Records contained in a dataset
^^^^^^^^

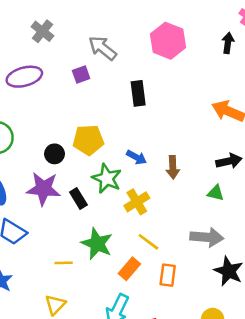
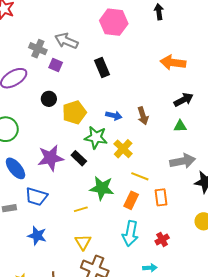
gray cross: (42, 31) -> (38, 49), moved
purple square: (81, 74) -> (56, 65), turned -32
black circle: (55, 154) -> (49, 99), moved

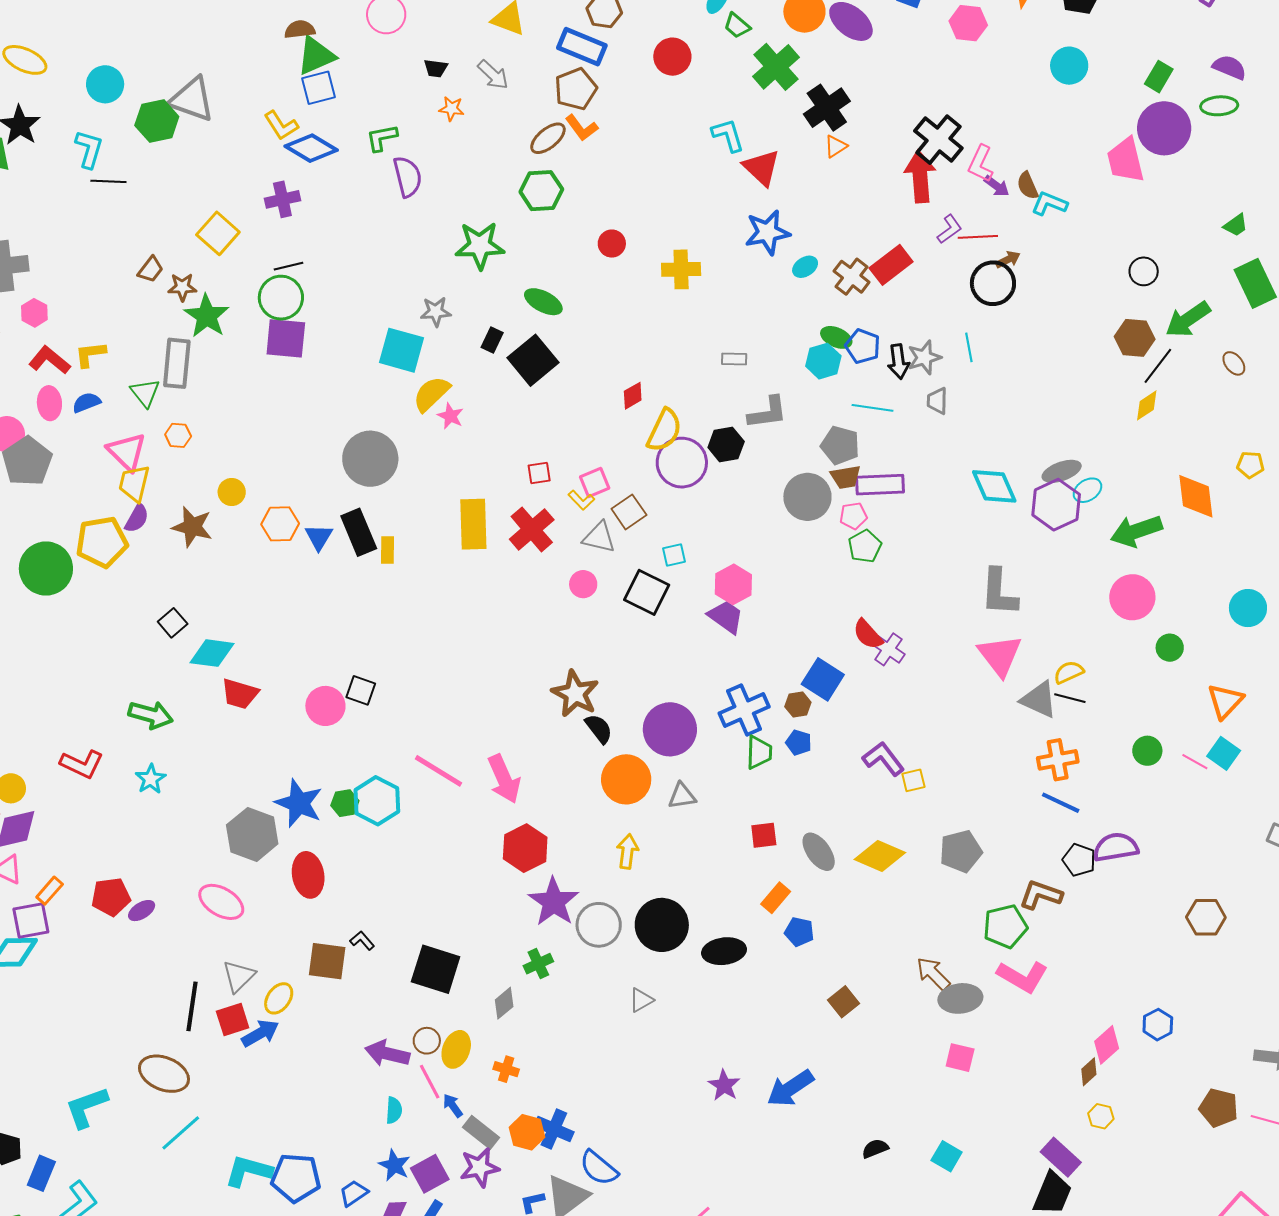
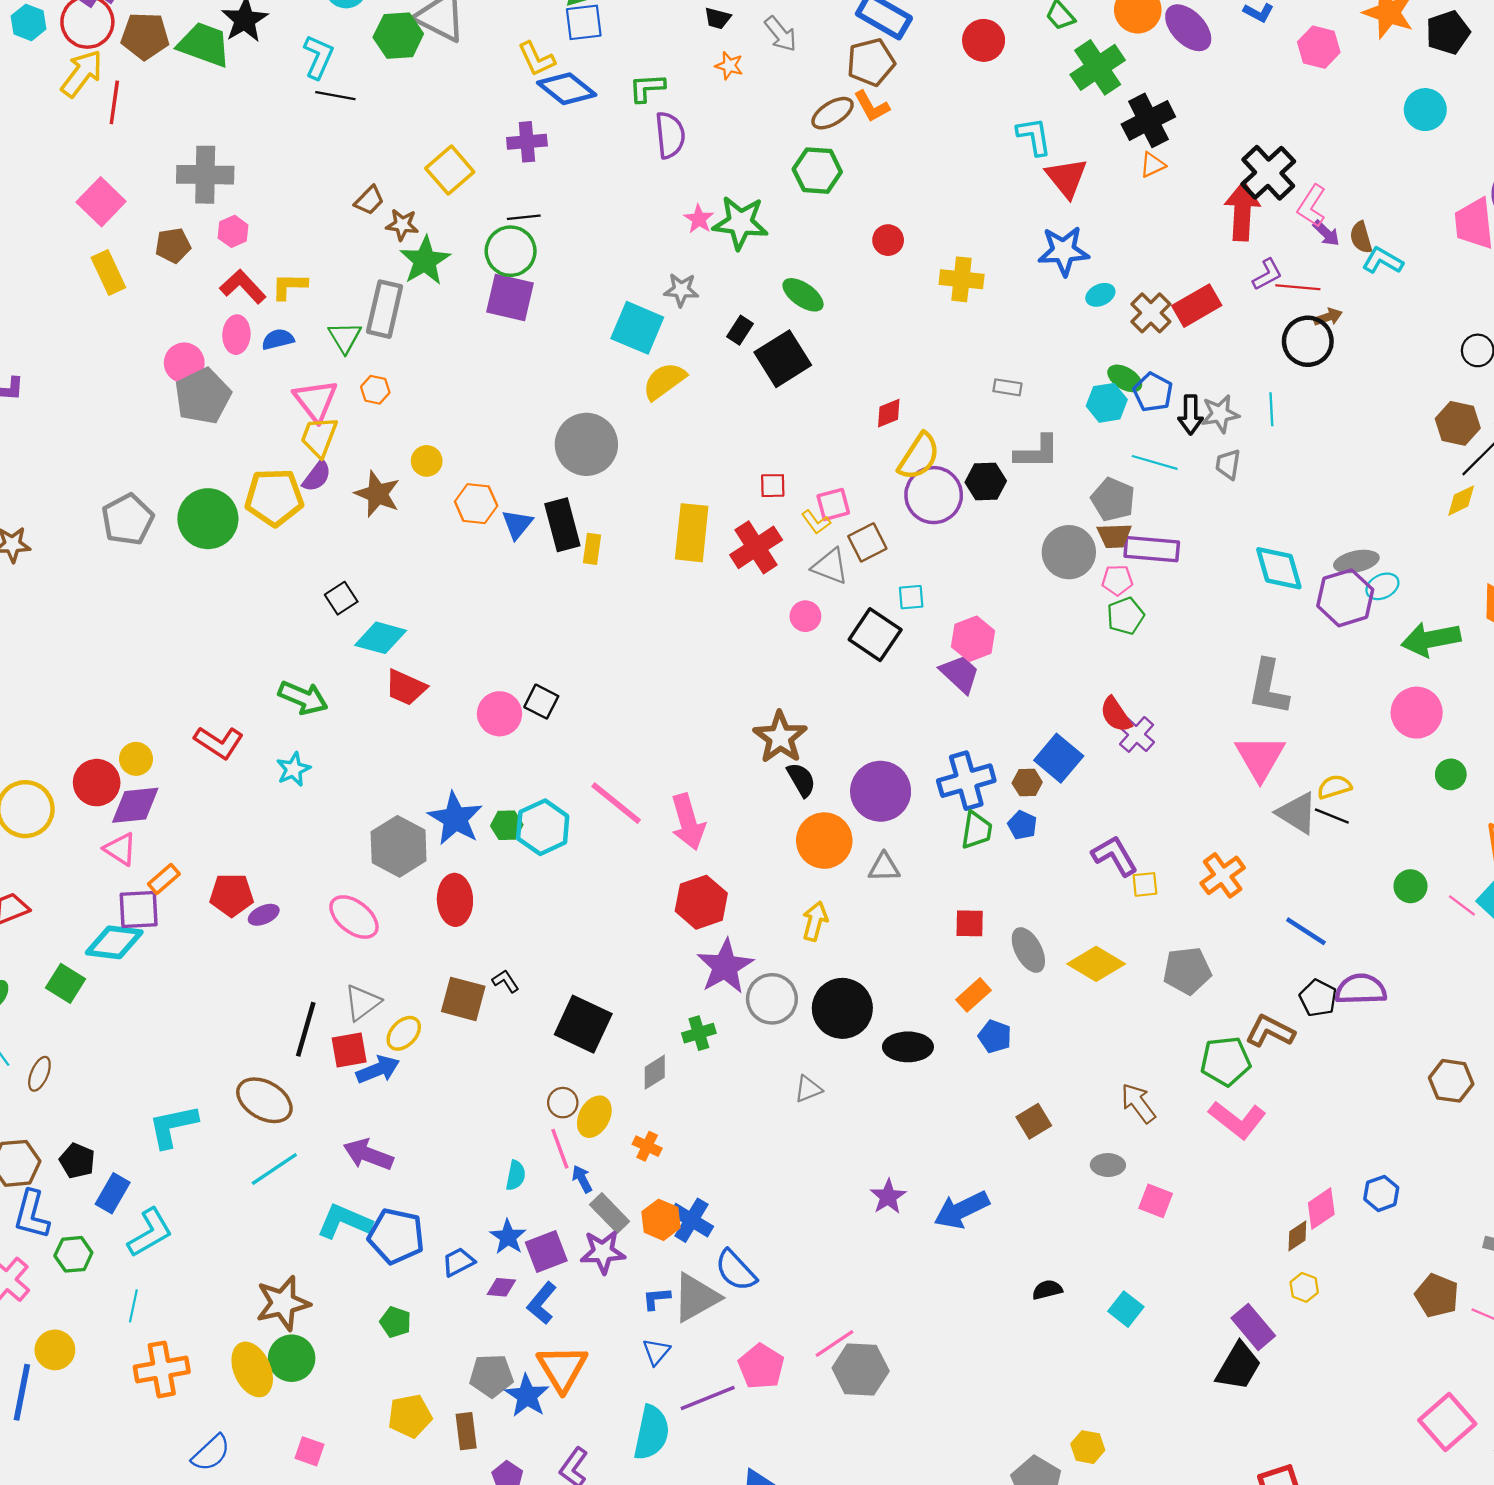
pink star: (450, 416) -> (699, 219), moved
orange cross: (1058, 760) -> (1223, 875), moved, turned -33
gray ellipse: (960, 998) -> (1108, 1165), moved, size x0.7
purple arrow: (387, 1054) -> (368, 1155), moved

^^^^^^^^

> EXERCISE GOAL:
Exactly the lines from the one containing "pink star: (450, 416) -> (699, 219), moved" to the last line of the entries above must be duplicated, with both of those lines included and nothing more.

> EXERCISE OUTPUT:
pink star: (450, 416) -> (699, 219), moved
orange cross: (1058, 760) -> (1223, 875), moved, turned -33
gray ellipse: (960, 998) -> (1108, 1165), moved, size x0.7
purple arrow: (387, 1054) -> (368, 1155), moved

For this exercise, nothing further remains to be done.